START Supplied records

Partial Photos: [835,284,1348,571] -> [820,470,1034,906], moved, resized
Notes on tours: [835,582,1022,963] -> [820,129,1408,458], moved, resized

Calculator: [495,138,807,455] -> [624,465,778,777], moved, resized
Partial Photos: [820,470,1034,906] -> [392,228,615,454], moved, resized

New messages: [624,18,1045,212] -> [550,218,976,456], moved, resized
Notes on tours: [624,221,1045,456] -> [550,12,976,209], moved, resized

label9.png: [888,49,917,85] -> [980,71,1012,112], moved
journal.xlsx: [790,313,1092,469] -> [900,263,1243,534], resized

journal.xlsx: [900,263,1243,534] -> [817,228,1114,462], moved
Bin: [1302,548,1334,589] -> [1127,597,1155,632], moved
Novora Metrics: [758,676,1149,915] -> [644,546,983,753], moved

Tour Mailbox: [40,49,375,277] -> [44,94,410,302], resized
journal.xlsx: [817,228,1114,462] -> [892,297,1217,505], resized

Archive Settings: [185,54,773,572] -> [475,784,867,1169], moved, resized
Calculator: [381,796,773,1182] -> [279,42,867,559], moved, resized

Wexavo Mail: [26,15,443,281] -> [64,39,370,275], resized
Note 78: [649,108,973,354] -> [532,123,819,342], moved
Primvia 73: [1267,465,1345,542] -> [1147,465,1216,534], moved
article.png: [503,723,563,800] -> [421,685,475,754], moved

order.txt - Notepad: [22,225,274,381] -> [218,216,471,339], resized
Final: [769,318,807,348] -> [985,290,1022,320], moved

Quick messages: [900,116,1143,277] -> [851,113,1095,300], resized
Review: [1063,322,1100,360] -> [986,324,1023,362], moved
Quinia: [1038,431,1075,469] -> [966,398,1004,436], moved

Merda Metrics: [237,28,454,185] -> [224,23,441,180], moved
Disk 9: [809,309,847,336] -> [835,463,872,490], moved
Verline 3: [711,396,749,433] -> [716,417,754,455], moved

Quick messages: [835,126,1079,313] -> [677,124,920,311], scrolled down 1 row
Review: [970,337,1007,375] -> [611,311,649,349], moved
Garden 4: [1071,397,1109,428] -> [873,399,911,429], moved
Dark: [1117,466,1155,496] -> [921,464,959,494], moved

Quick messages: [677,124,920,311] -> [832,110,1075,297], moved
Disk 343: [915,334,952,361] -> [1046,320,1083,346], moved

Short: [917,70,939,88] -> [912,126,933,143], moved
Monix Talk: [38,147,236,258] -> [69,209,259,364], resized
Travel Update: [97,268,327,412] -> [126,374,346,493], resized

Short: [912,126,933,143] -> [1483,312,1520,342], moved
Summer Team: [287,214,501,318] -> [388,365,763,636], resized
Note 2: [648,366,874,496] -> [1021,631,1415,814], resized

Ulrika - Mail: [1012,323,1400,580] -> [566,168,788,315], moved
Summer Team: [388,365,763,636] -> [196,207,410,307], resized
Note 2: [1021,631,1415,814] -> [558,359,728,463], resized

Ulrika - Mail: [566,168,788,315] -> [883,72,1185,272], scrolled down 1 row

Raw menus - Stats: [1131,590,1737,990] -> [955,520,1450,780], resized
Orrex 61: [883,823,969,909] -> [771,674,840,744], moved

END Supplied records

## Exercise details:
Show every line above where "Calculator" is found.

## Answer to this problem:
Calculator: [495,138,807,455] -> [624,465,778,777], moved, resized
Calculator: [381,796,773,1182] -> [279,42,867,559], moved, resized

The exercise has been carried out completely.